▸ **WHAT YOU WILL DO**
Go through the entries below and print, exactly, the lines starting at the one with "C9: 1uF (plus" and ending at the one with "R10: none -> 100k (ADC, VCC)", keeping both ends and no others.
*** DATA SHOWN
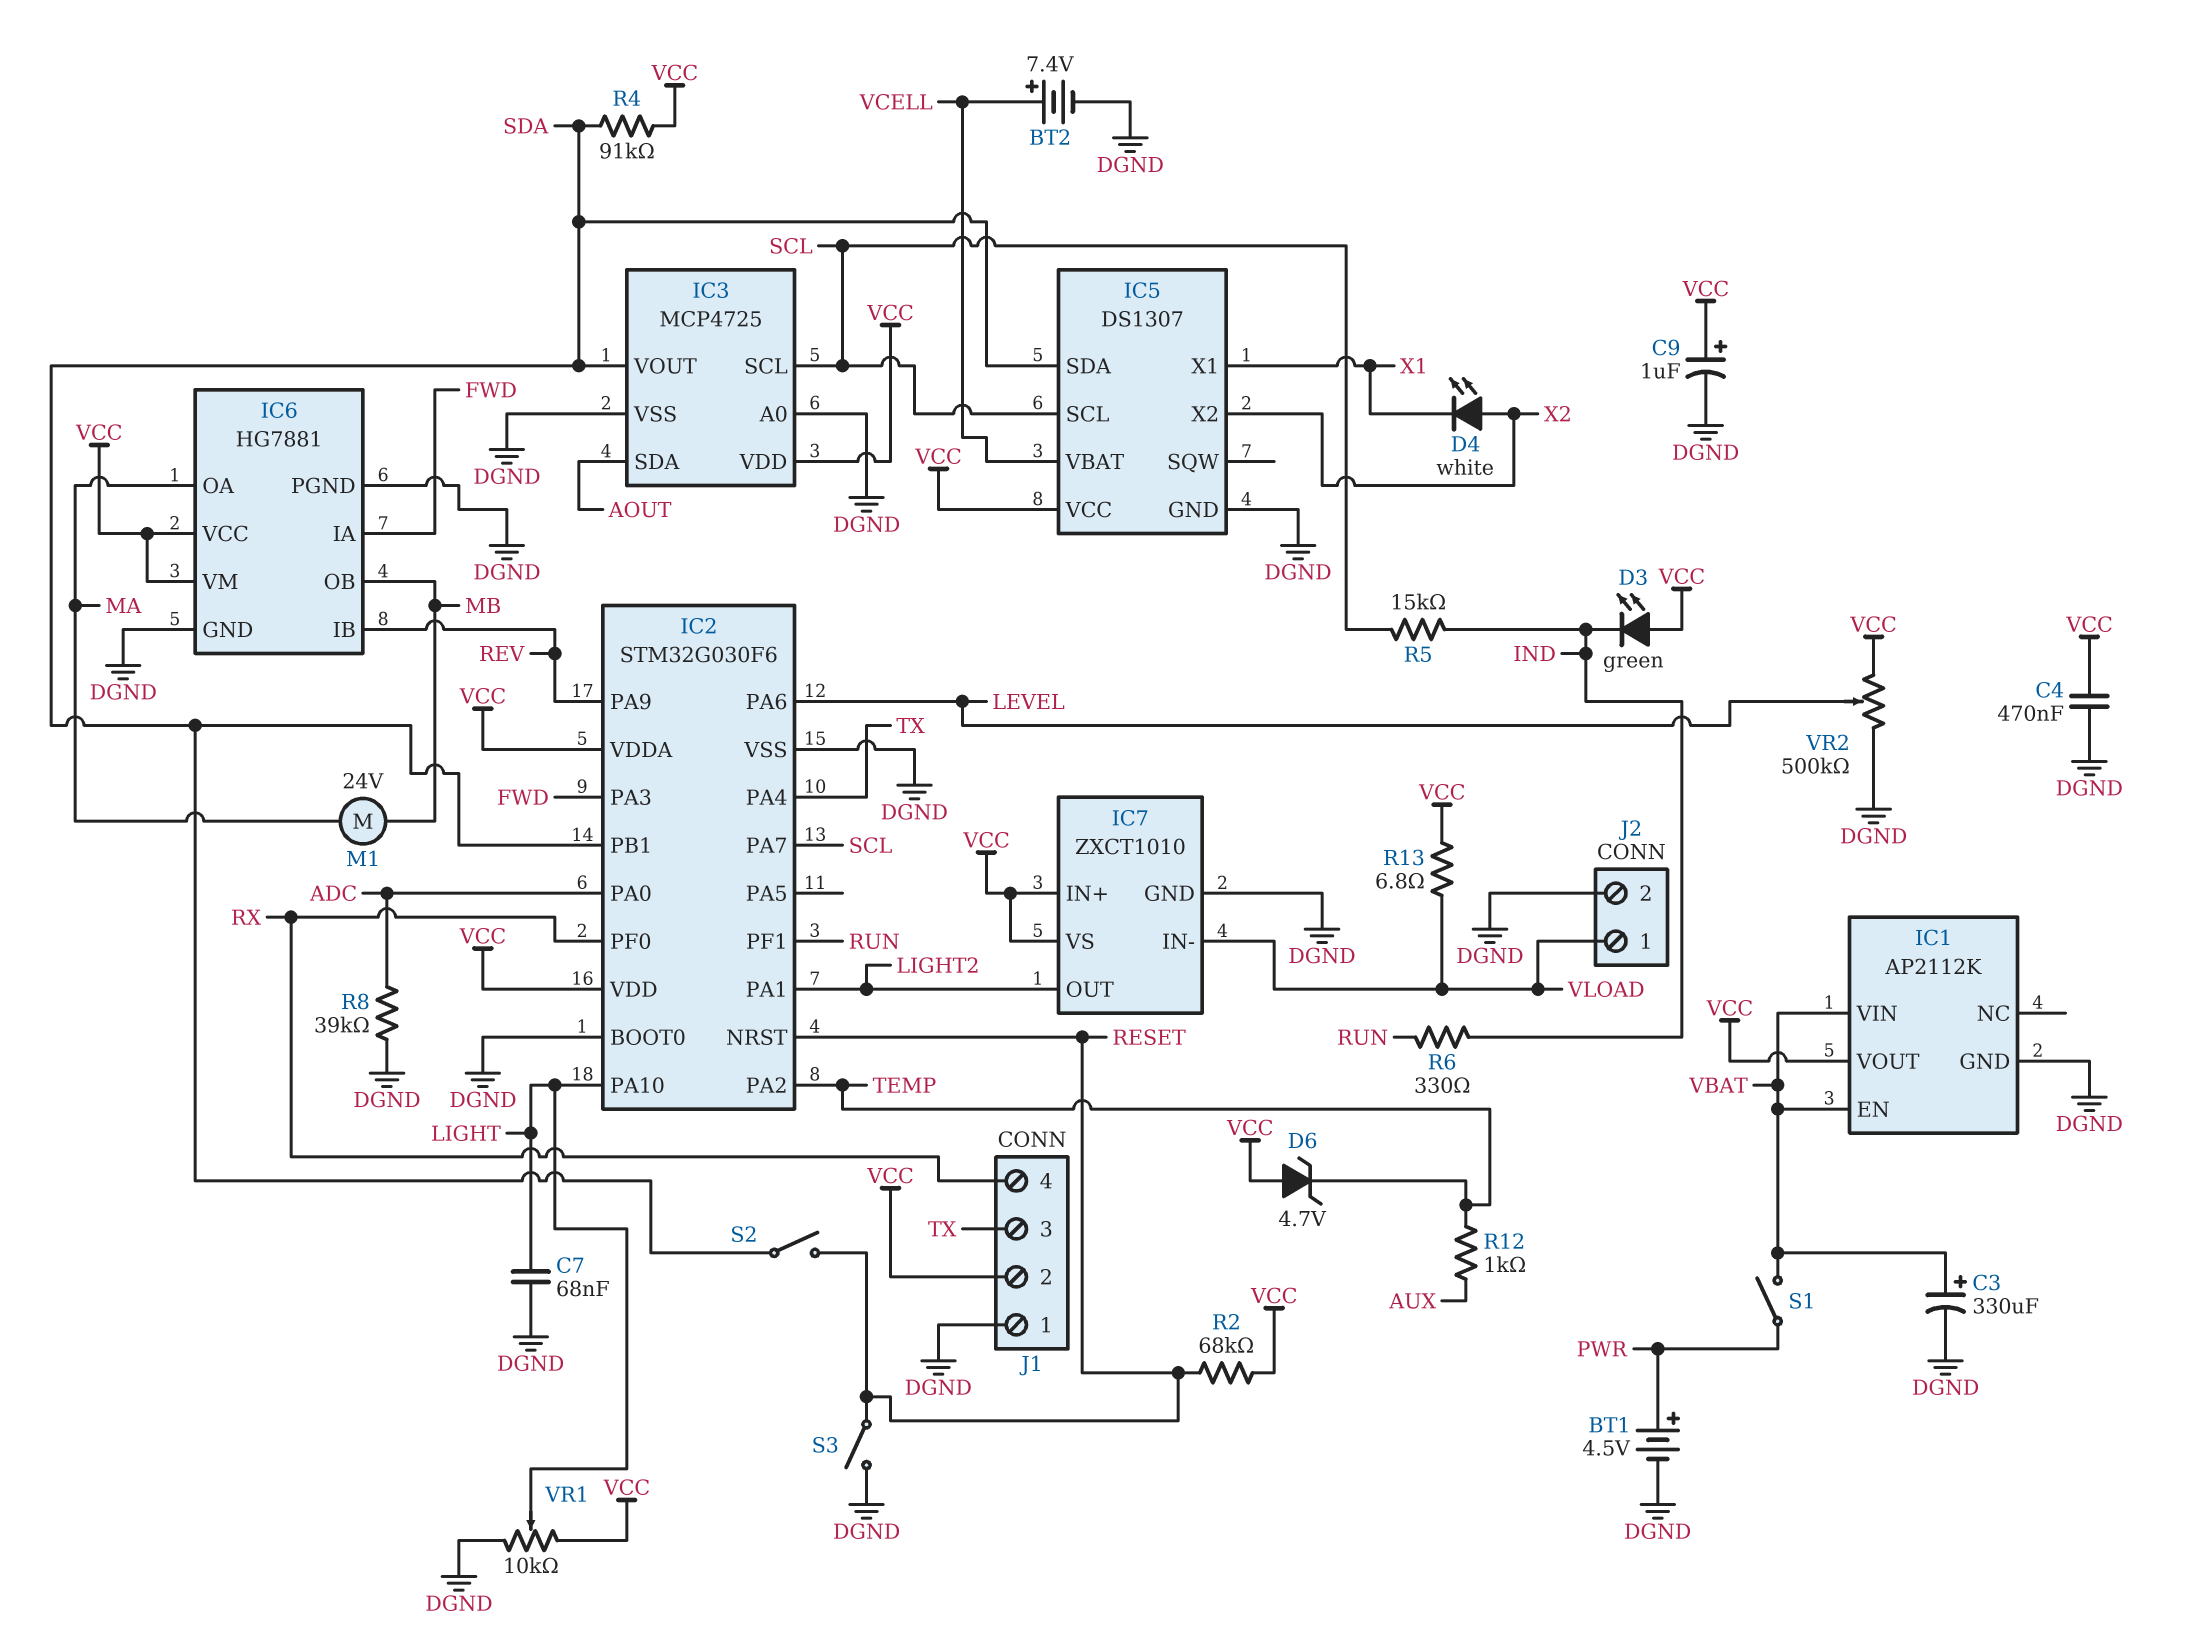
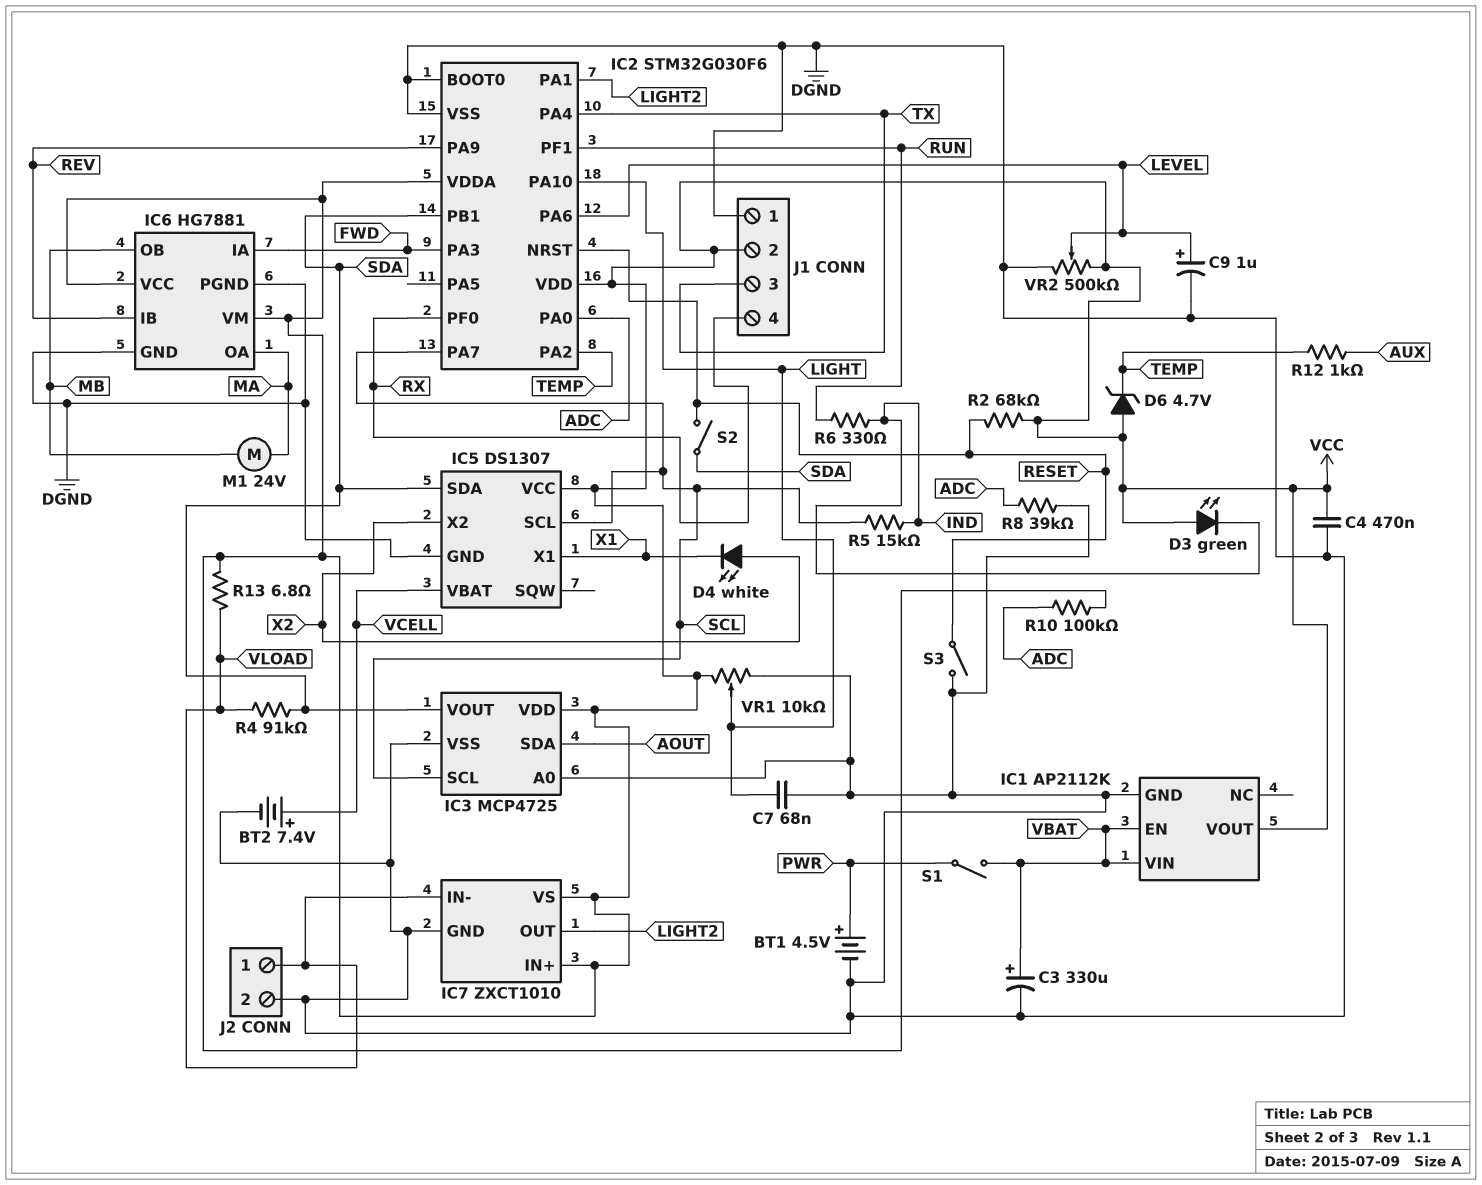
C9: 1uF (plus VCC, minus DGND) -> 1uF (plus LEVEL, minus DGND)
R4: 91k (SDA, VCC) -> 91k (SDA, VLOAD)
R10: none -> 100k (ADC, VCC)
******
*** DATA SHOWN
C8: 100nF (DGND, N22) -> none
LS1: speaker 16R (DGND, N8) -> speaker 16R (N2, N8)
******
▸ **SOLUTION FOR THIS PROBLEM**
C9: 1uF (plus VCC, minus DGND) -> 1uF (plus LEVEL, minus DGND)
R4: 91k (SDA, VCC) -> 91k (SDA, VLOAD)
R10: none -> 100k (ADC, VCC)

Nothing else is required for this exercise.